(Recorded data Opens)

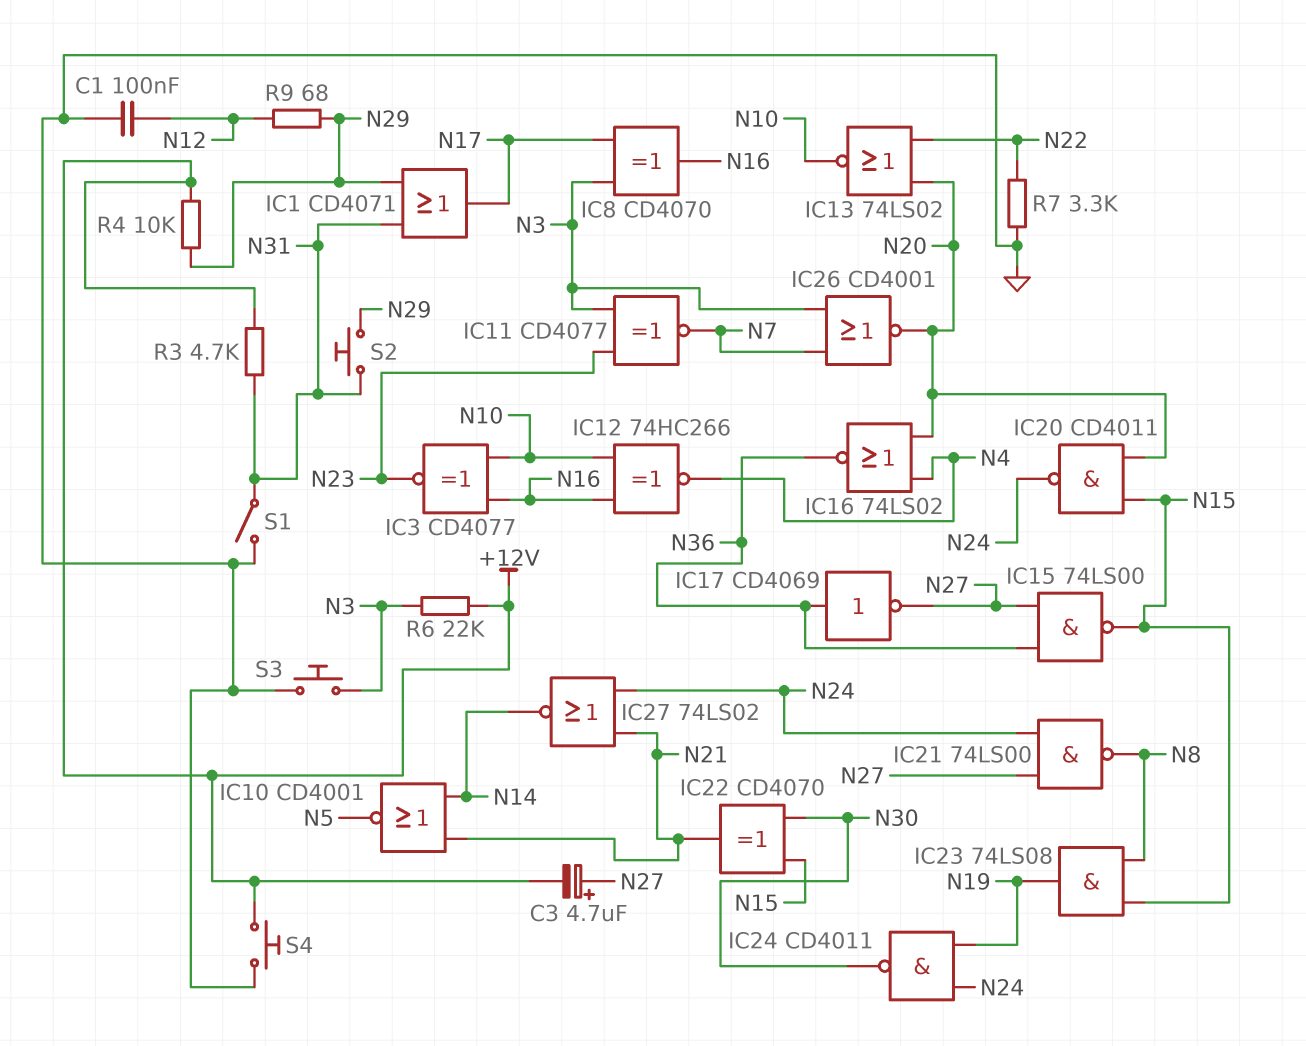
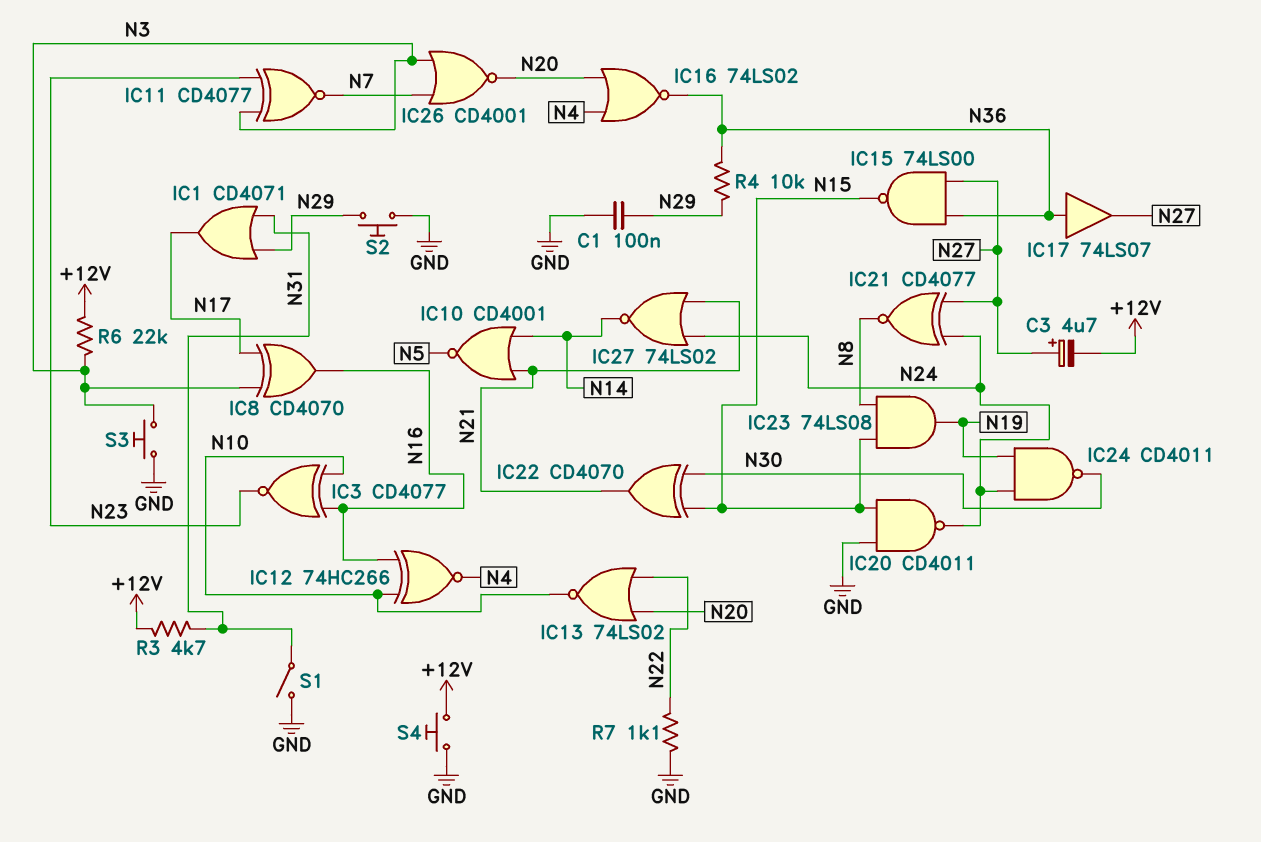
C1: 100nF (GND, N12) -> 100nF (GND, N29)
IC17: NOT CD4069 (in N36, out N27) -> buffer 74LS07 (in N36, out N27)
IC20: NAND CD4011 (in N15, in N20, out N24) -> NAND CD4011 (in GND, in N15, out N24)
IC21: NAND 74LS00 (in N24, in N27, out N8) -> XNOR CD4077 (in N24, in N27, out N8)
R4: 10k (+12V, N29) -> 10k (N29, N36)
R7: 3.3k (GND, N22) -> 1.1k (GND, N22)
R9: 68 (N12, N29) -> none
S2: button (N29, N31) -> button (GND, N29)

(Recorded data Closes)

## Work request
The pictures should not be reproduced; quote all of the other material exactly.

## Response box
C1: 100nF (GND, N12) -> 100nF (GND, N29)
IC17: NOT CD4069 (in N36, out N27) -> buffer 74LS07 (in N36, out N27)
IC20: NAND CD4011 (in N15, in N20, out N24) -> NAND CD4011 (in GND, in N15, out N24)
IC21: NAND 74LS00 (in N24, in N27, out N8) -> XNOR CD4077 (in N24, in N27, out N8)
R4: 10k (+12V, N29) -> 10k (N29, N36)
R7: 3.3k (GND, N22) -> 1.1k (GND, N22)
R9: 68 (N12, N29) -> none
S2: button (N29, N31) -> button (GND, N29)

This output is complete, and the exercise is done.